* **RECORD EXTRACTS**:
*** Begin section ***

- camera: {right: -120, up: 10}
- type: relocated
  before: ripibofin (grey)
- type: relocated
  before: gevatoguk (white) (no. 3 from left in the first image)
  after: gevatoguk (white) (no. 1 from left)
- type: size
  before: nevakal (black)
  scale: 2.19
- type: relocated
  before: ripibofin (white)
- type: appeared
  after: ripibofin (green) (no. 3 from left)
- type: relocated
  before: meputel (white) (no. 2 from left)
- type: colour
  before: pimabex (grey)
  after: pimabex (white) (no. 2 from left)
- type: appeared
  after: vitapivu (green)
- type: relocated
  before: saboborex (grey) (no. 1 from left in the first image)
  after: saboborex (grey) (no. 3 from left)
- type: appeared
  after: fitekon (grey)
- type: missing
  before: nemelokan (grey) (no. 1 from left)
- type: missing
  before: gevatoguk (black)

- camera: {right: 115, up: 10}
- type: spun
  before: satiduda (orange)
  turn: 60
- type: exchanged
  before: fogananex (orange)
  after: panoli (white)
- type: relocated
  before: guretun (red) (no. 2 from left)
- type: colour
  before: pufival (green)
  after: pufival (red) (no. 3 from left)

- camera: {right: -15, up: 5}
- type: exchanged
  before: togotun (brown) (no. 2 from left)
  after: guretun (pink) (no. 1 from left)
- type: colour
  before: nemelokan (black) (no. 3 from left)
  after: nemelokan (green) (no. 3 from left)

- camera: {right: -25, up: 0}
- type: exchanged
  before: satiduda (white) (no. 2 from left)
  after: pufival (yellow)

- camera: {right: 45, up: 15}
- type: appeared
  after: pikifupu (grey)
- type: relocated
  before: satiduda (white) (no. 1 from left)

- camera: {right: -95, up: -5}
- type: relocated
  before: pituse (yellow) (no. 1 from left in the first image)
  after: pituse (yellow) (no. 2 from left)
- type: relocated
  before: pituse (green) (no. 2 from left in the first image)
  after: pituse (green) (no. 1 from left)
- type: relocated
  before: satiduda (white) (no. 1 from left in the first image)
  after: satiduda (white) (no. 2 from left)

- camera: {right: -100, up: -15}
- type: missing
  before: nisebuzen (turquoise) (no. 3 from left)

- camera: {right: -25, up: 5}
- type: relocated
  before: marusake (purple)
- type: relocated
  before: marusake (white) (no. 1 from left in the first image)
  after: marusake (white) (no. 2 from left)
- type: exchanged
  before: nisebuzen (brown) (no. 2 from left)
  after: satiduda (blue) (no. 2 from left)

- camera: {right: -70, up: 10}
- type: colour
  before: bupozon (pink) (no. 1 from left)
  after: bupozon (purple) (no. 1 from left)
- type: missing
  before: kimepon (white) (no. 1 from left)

*** End section ***

* **WORK TO BE COMPLETED**: Word for word, transcribe all of the material.

* **EXERCISE RESPONSE**:
- camera: {right: -120, up: 10}
- type: relocated
  before: ripibofin (grey)
- type: relocated
  before: gevatoguk (white) (no. 3 from left in the first image)
  after: gevatoguk (white) (no. 1 from left)
- type: size
  before: nevakal (black)
  scale: 2.19
- type: relocated
  before: ripibofin (white)
- type: appeared
  after: ripibofin (green) (no. 3 from left)
- type: relocated
  before: meputel (white) (no. 2 from left)
- type: colour
  before: pimabex (grey)
  after: pimabex (white) (no. 2 from left)
- type: appeared
  after: vitapivu (green)
- type: relocated
  before: saboborex (grey) (no. 1 from left in the first image)
  after: saboborex (grey) (no. 3 from left)
- type: appeared
  after: fitekon (grey)
- type: missing
  before: nemelokan (grey) (no. 1 from left)
- type: missing
  before: gevatoguk (black)

- camera: {right: 115, up: 10}
- type: spun
  before: satiduda (orange)
  turn: 60
- type: exchanged
  before: fogananex (orange)
  after: panoli (white)
- type: relocated
  before: guretun (red) (no. 2 from left)
- type: colour
  before: pufival (green)
  after: pufival (red) (no. 3 from left)

- camera: {right: -15, up: 5}
- type: exchanged
  before: togotun (brown) (no. 2 from left)
  after: guretun (pink) (no. 1 from left)
- type: colour
  before: nemelokan (black) (no. 3 from left)
  after: nemelokan (green) (no. 3 from left)

- camera: {right: -25, up: 0}
- type: exchanged
  before: satiduda (white) (no. 2 from left)
  after: pufival (yellow)

- camera: {right: 45, up: 15}
- type: appeared
  after: pikifupu (grey)
- type: relocated
  before: satiduda (white) (no. 1 from left)

- camera: {right: -95, up: -5}
- type: relocated
  before: pituse (yellow) (no. 1 from left in the first image)
  after: pituse (yellow) (no. 2 from left)
- type: relocated
  before: pituse (green) (no. 2 from left in the first image)
  after: pituse (green) (no. 1 from left)
- type: relocated
  before: satiduda (white) (no. 1 from left in the first image)
  after: satiduda (white) (no. 2 from left)

- camera: {right: -100, up: -15}
- type: missing
  before: nisebuzen (turquoise) (no. 3 from left)

- camera: {right: -25, up: 5}
- type: relocated
  before: marusake (purple)
- type: relocated
  before: marusake (white) (no. 1 from left in the first image)
  after: marusake (white) (no. 2 from left)
- type: exchanged
  before: nisebuzen (brown) (no. 2 from left)
  after: satiduda (blue) (no. 2 from left)

- camera: {right: -70, up: 10}
- type: colour
  before: bupozon (pink) (no. 1 from left)
  after: bupozon (purple) (no. 1 from left)
- type: missing
  before: kimepon (white) (no. 1 from left)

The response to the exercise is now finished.